DATA IN THIS EXERCISE START
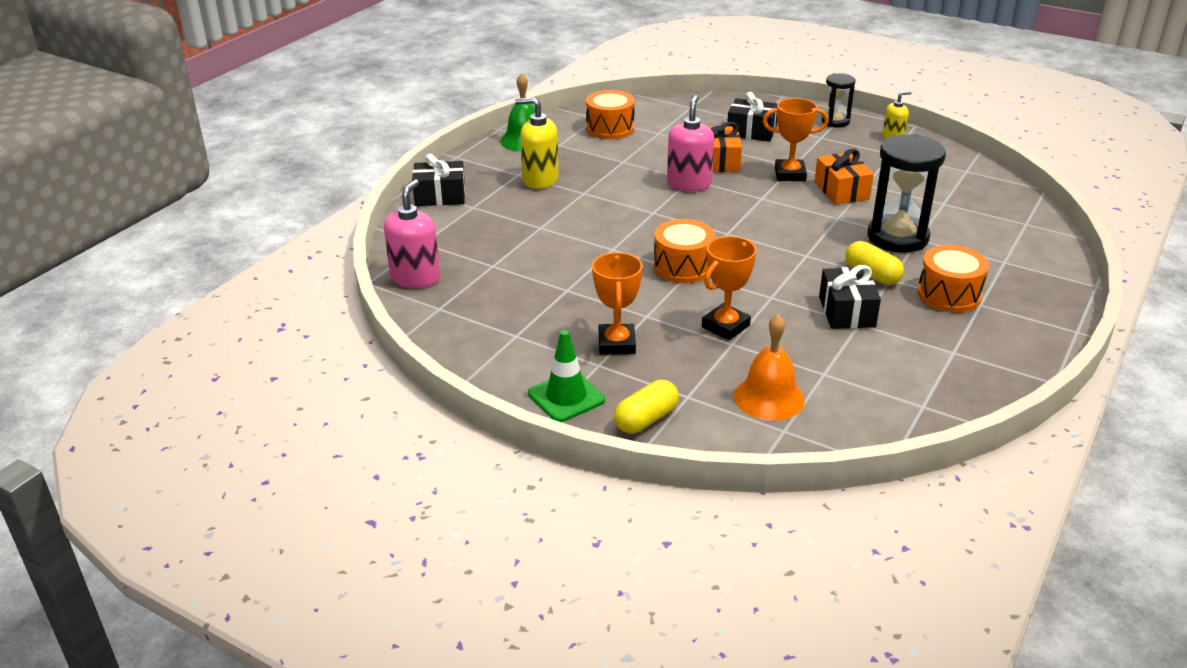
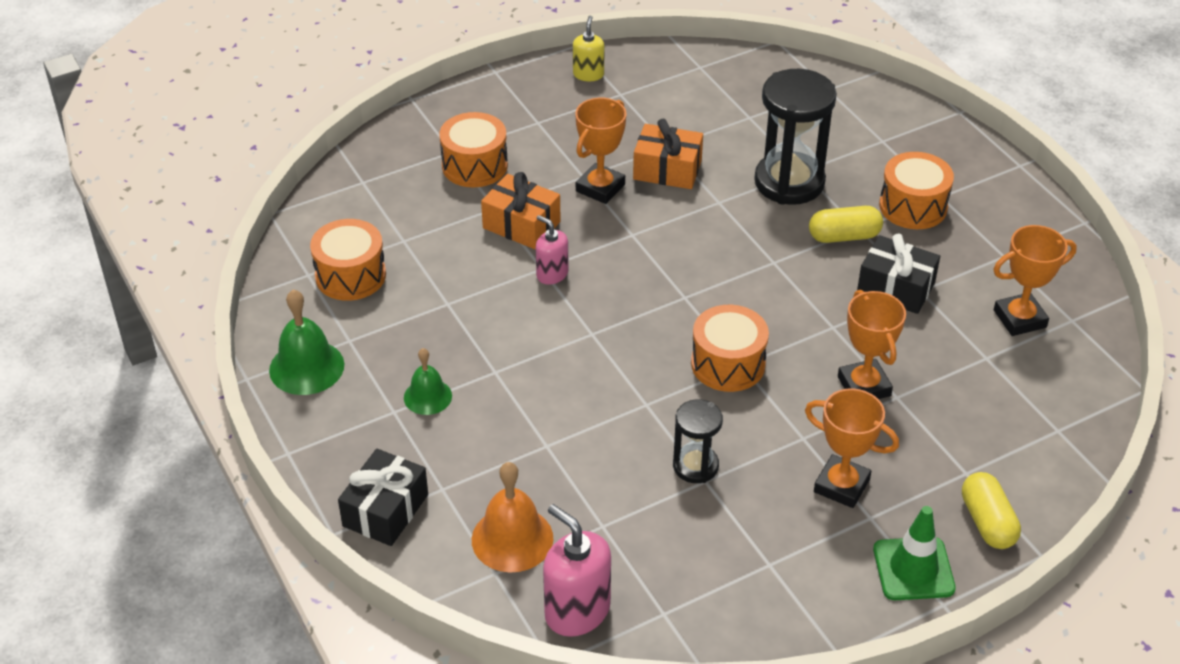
camera: 60 degrees left, 10 degrees up
(540, 180) = (427, 396): yellow soap dispenser -> green bell
(689, 184) = (552, 274): pink soap dispenser -> pink soap dispenser, size x0.60
(751, 131) = (474, 165): black gift -> orange drum
(769, 398) = (1003, 415): orange bell -> orange bell (512, 539)
(835, 121) = (513, 93): black hourglass -> black hourglass (695, 466)
(889, 378) = (1019, 319): none -> orange trophy

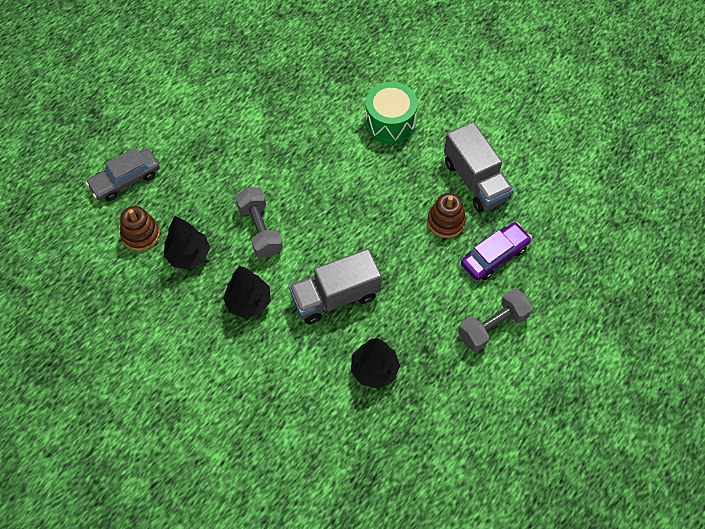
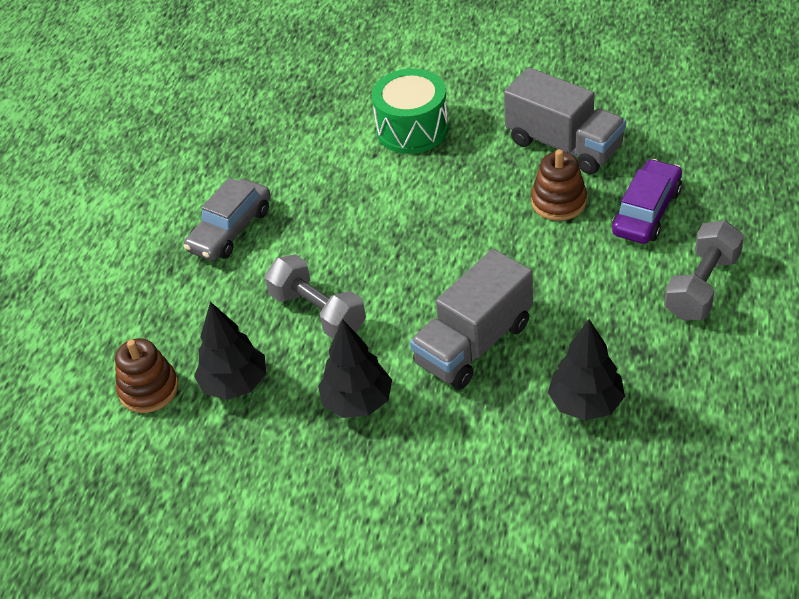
camera: 20 degrees left, 15 degrees down
(125, 179) = (86, 335): grey car -> grey car (230, 230)

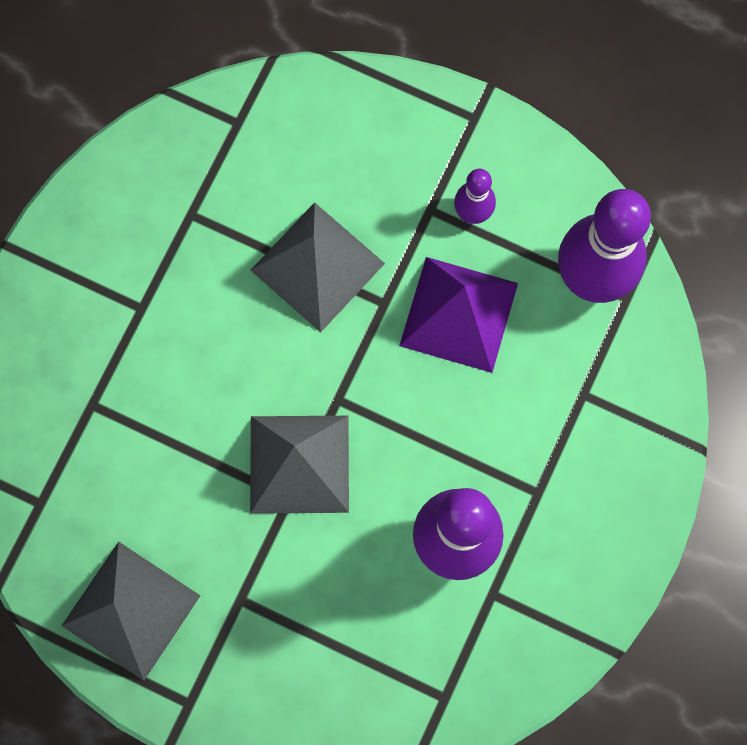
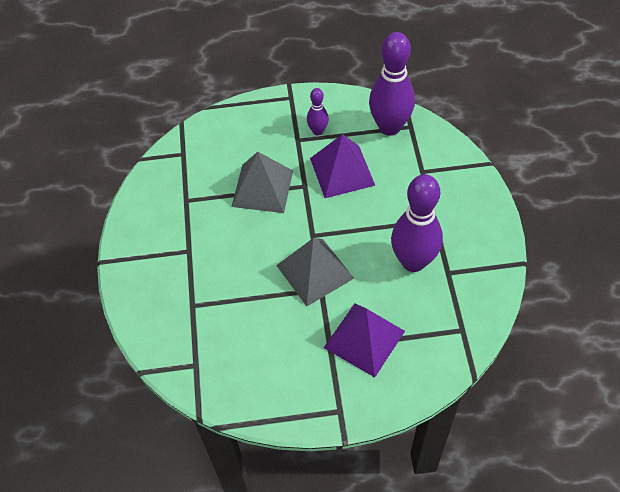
camera: 30 degrees left, 20 degrees down
(131, 610) = (278, 385): grey pyramid -> none
(296, 619) = (364, 339): none -> purple pyramid

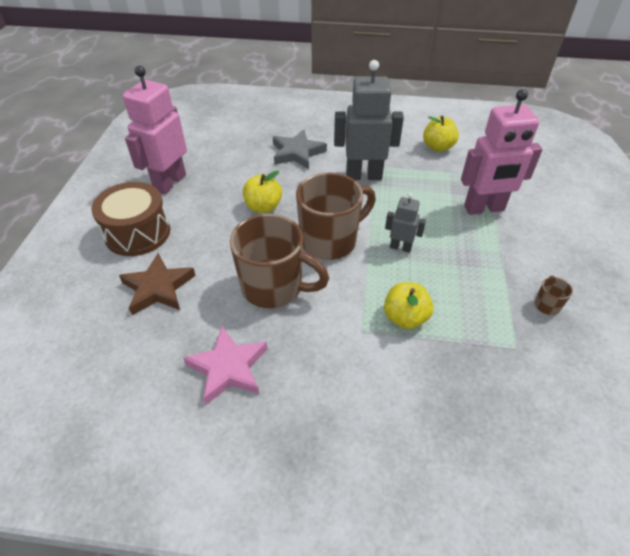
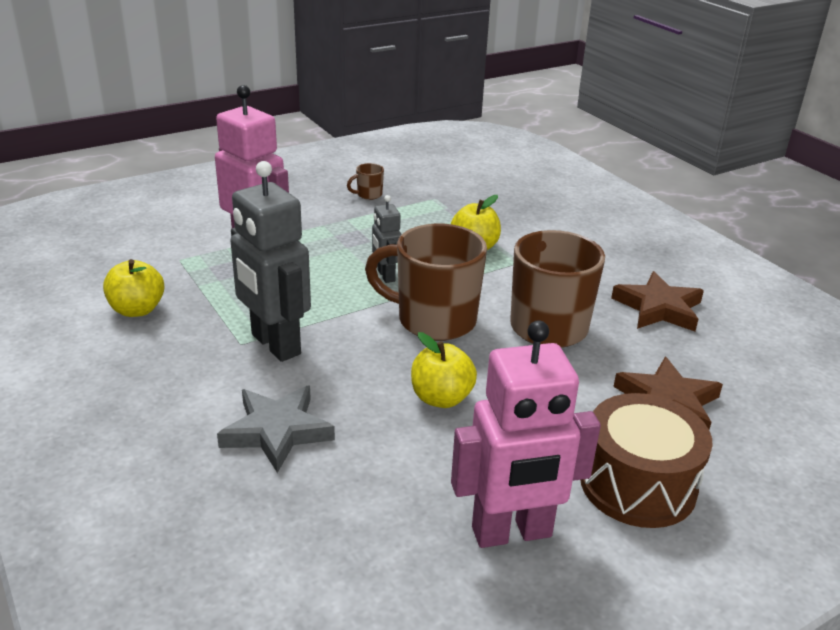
camera: 130 degrees left, 15 degrees down
(228, 368) = (658, 308): pink star -> brown star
DATA IN THIS EXERCISE END
● WHAT NEEDS TO BE DONE
Consider the entries above and return each line with the string "black".

● SOLUTION BELOW
(751, 131) = (474, 165): black gift -> orange drum
(835, 121) = (513, 93): black hourglass -> black hourglass (695, 466)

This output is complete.